■ **What the task asks**: An unchanged copy of all the lines below is expected, and it should contain no pictures.

■ **Input data**:
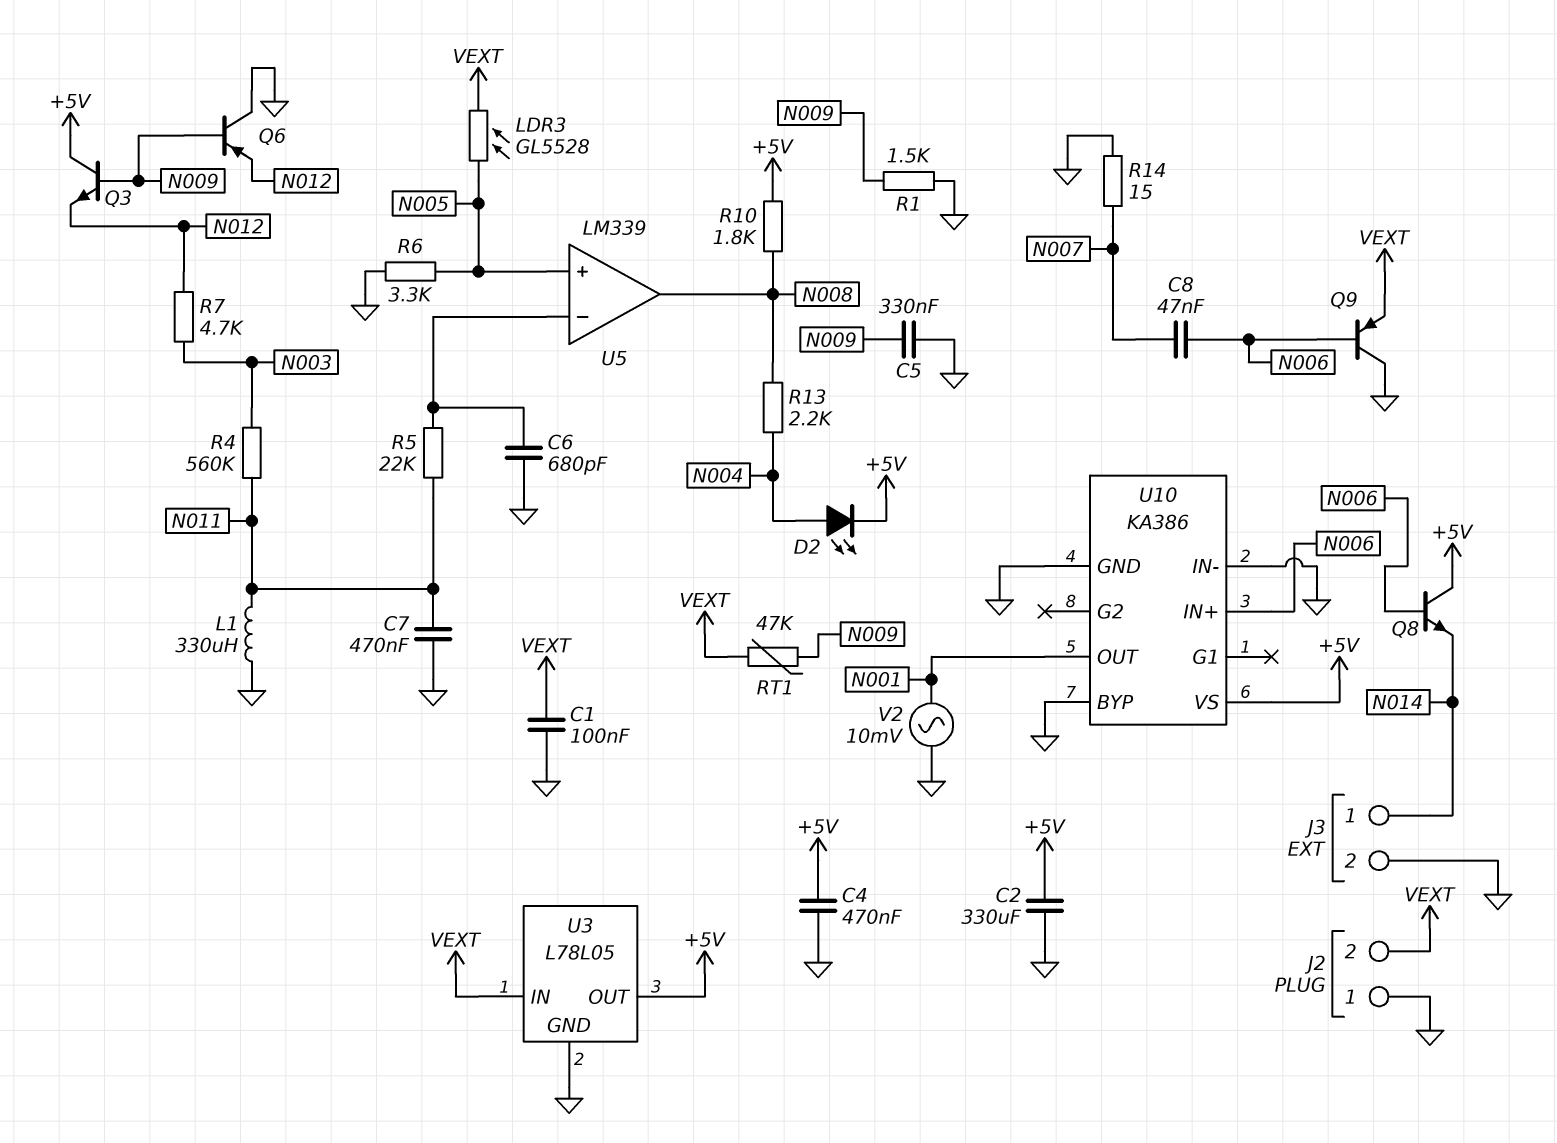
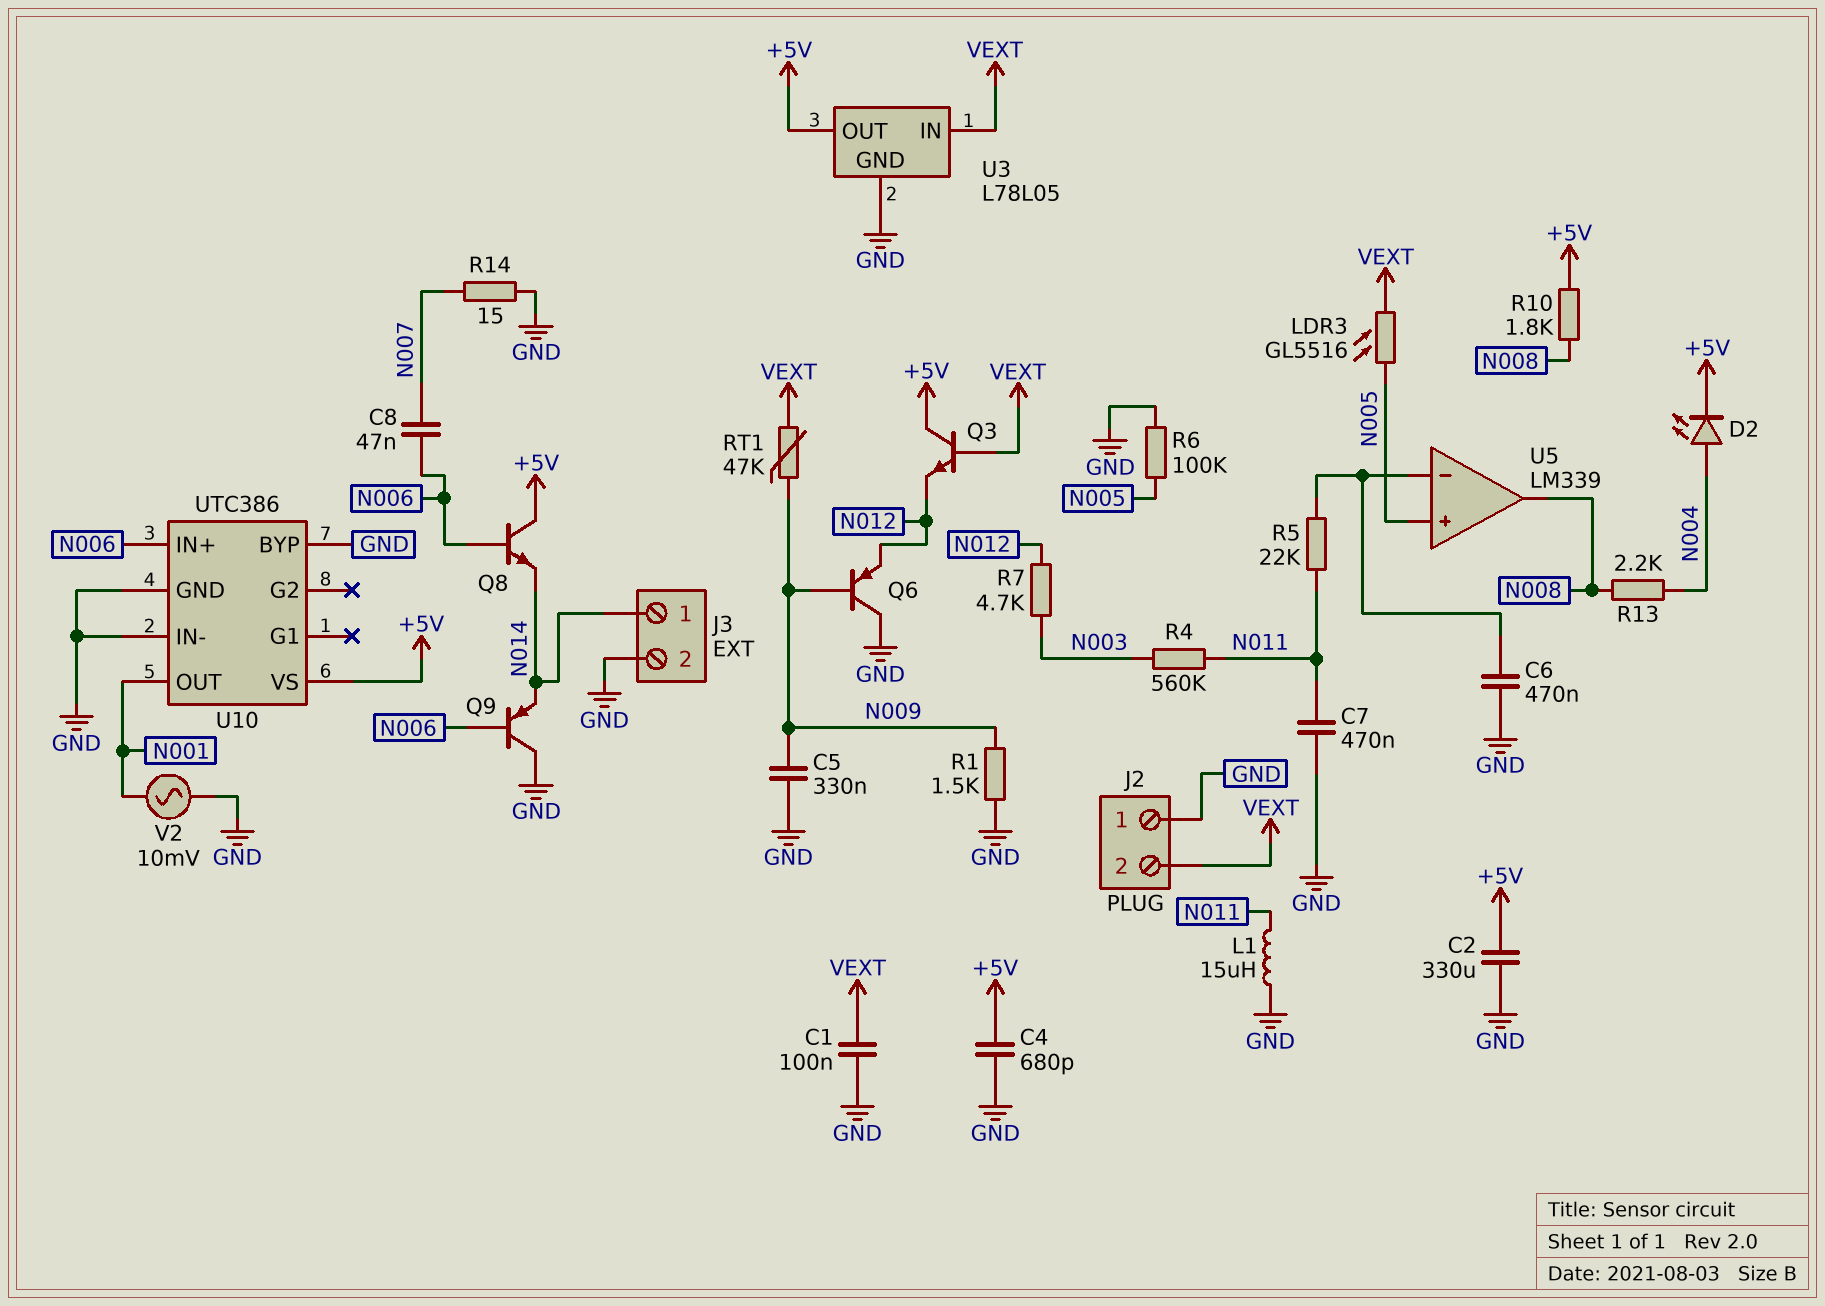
C4: 470nF (+5V, GND) -> 680pF (+5V, GND)
C6: 680pF (GND, U5/in-) -> 470nF (GND, U5/in-)
L1: 330uH (GND, N011) -> 15uH (GND, N011)
LDR3: GL5528 (N005, VEXT) -> GL5516 (N005, VEXT)
Q3: NPN (B N009, C +5V, E N012) -> NPN (B VEXT, C +5V, E N012)
Q9: PNP (B N006, C GND, E VEXT) -> PNP (B N006, C GND, E N014)
R6: 3.3k (GND, N005) -> 100k (GND, N005)
U10: KA386 -> UTC386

■ **Response below**:
C4: 470nF (+5V, GND) -> 680pF (+5V, GND)
C6: 680pF (GND, U5/in-) -> 470nF (GND, U5/in-)
L1: 330uH (GND, N011) -> 15uH (GND, N011)
LDR3: GL5528 (N005, VEXT) -> GL5516 (N005, VEXT)
Q3: NPN (B N009, C +5V, E N012) -> NPN (B VEXT, C +5V, E N012)
Q9: PNP (B N006, C GND, E VEXT) -> PNP (B N006, C GND, E N014)
R6: 3.3k (GND, N005) -> 100k (GND, N005)
U10: KA386 -> UTC386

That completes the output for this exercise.